## Assignment
Each line from the one that contains "cyan brick B10" through the end of the entries should be repeated exactly, with nothing added.

[Spatial object tracking data]
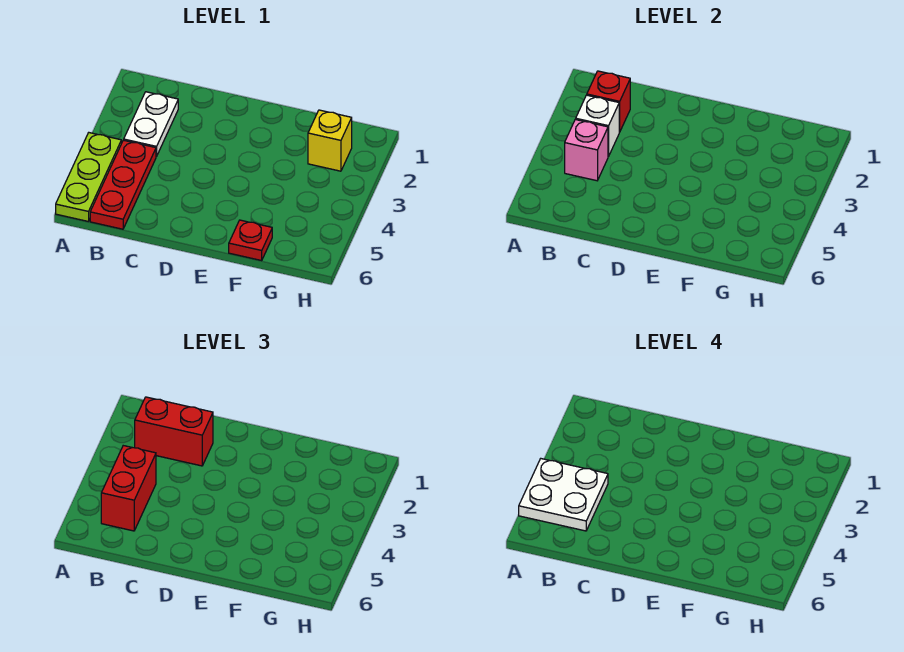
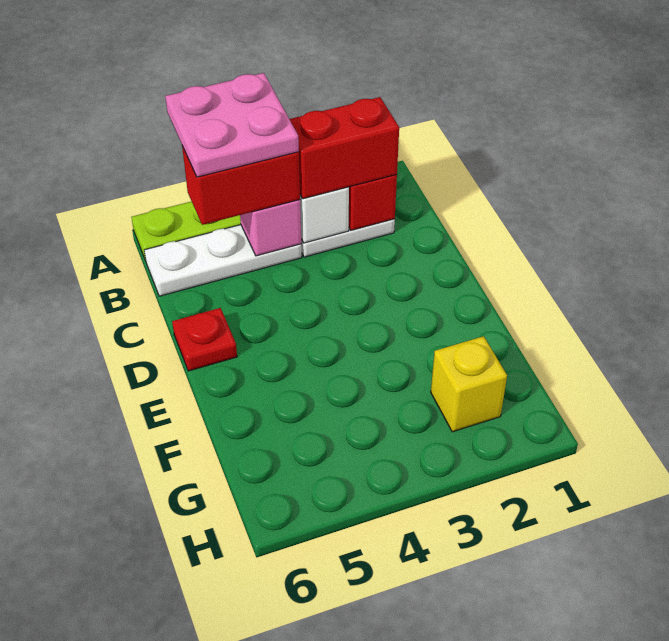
white plate A4:B5 level 4 -> pink plate A4:B5 level 4
red brick B2:C2 level 3 -> red brick B2:B3 level 3
red plate B4:B6 level 1 -> white plate B4:B6 level 1
red plate F6 level 1 -> red plate D6 level 1

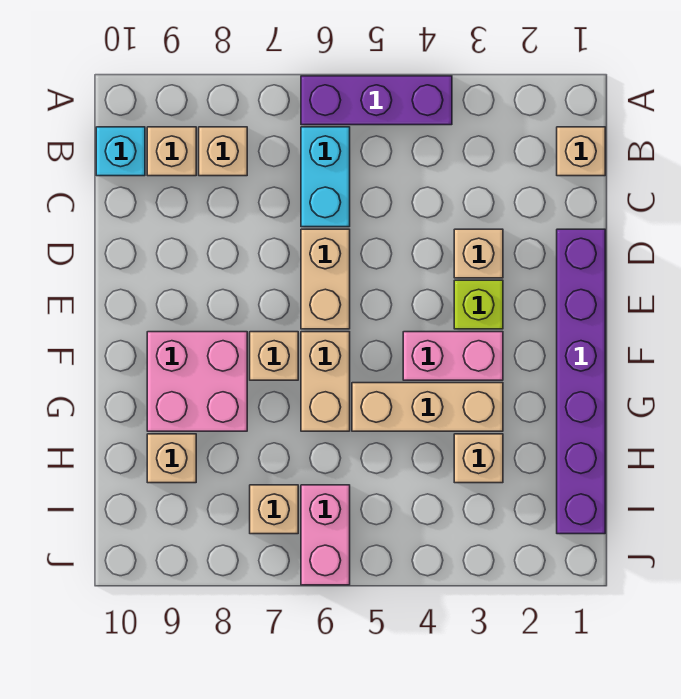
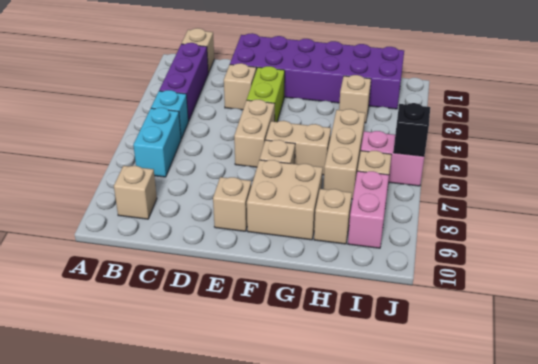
purple brick A4:A6 level 1 -> purple brick B2:B4 level 1
cyan brick B6:C6 level 1 -> cyan brick B6:B7 level 1
tan brick B8 level 1 -> tan brick E9 level 1
cyan brick B10 level 1 -> cyan brick B5 level 1
purple brick D1:I1 level 1 -> purple brick D1:I2 level 1
tan brick D6:E6 level 1 -> tan brick E5:E6 level 1
lime brick E3 level 1 -> lime brick E3:E4 level 1
pink brick F3:F4 level 1 -> pink brick I8:I9 level 1
pink brick F8:G9 level 1 -> tan brick F8:G9 level 1
tan brick G3:G5 level 1 -> tan brick H5:H7 level 1
none -> black brick J6 level 2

## Answer space
cyan brick B10 level 1 -> cyan brick B5 level 1
purple brick D1:I1 level 1 -> purple brick D1:I2 level 1
tan brick D6:E6 level 1 -> tan brick E5:E6 level 1
lime brick E3 level 1 -> lime brick E3:E4 level 1
pink brick F3:F4 level 1 -> pink brick I8:I9 level 1
pink brick F8:G9 level 1 -> tan brick F8:G9 level 1
tan brick G3:G5 level 1 -> tan brick H5:H7 level 1
none -> black brick J6 level 2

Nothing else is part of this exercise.